# [Activity]
Show every line in the records below that contains the word "none".
● ● ● ● ●
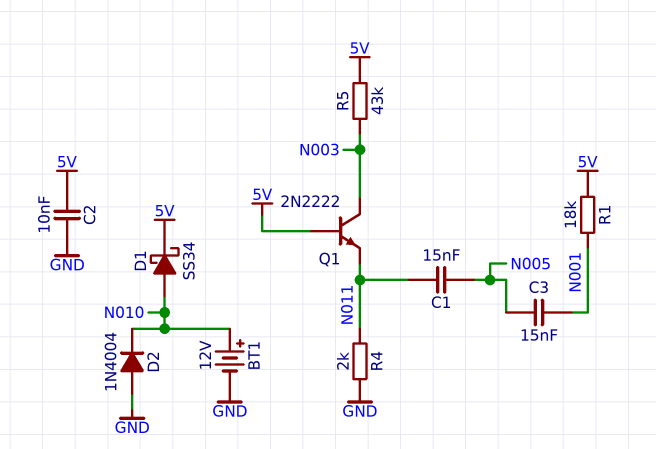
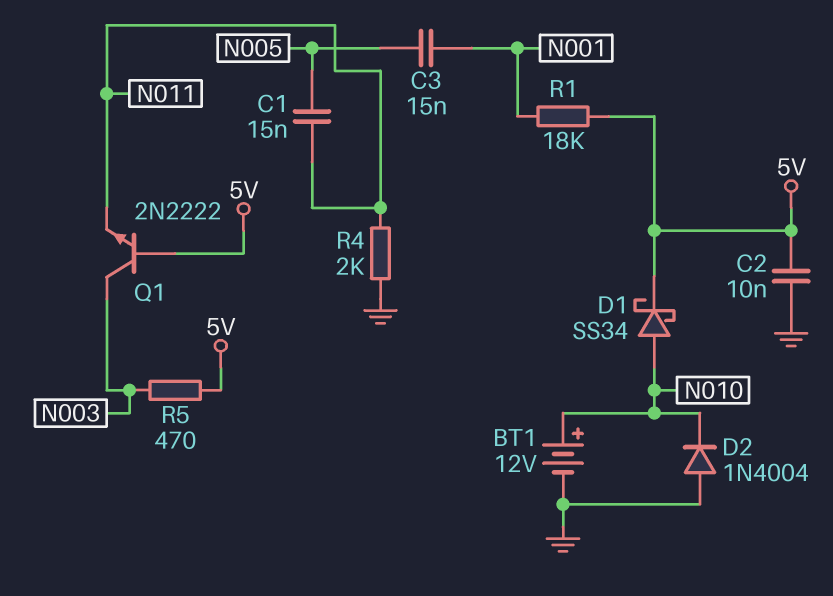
R5: 43k (5V, N003) -> 470 (5V, N003)

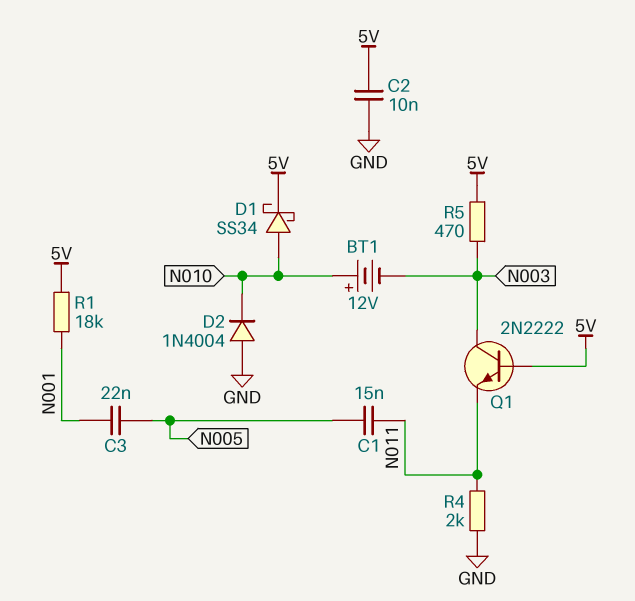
BT1: 12V (plus N010, minus GND) -> 12V (plus N010, minus N003)
C3: 15nF (N001, N005) -> 22nF (N001, N005)

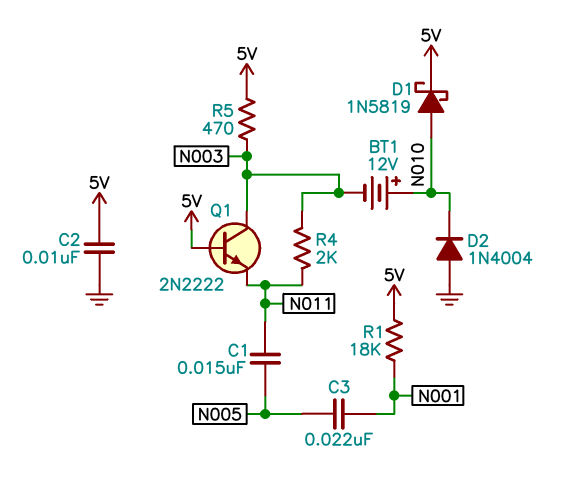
D1: schottky SS34 (A N010, K 5V) -> schottky 1N5819 (A N010, K 5V)
R4: 2k (GND, N011) -> 2k (N003, N011)

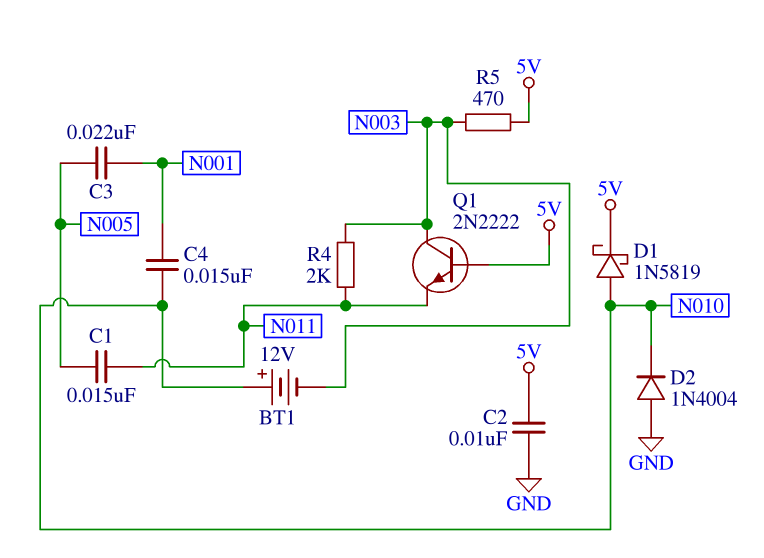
C4: none -> 15nF (N001, N010)
R1: 18k (5V, N001) -> none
● ● ● ● ●
# [Output below]
C4: none -> 15nF (N001, N010)
R1: 18k (5V, N001) -> none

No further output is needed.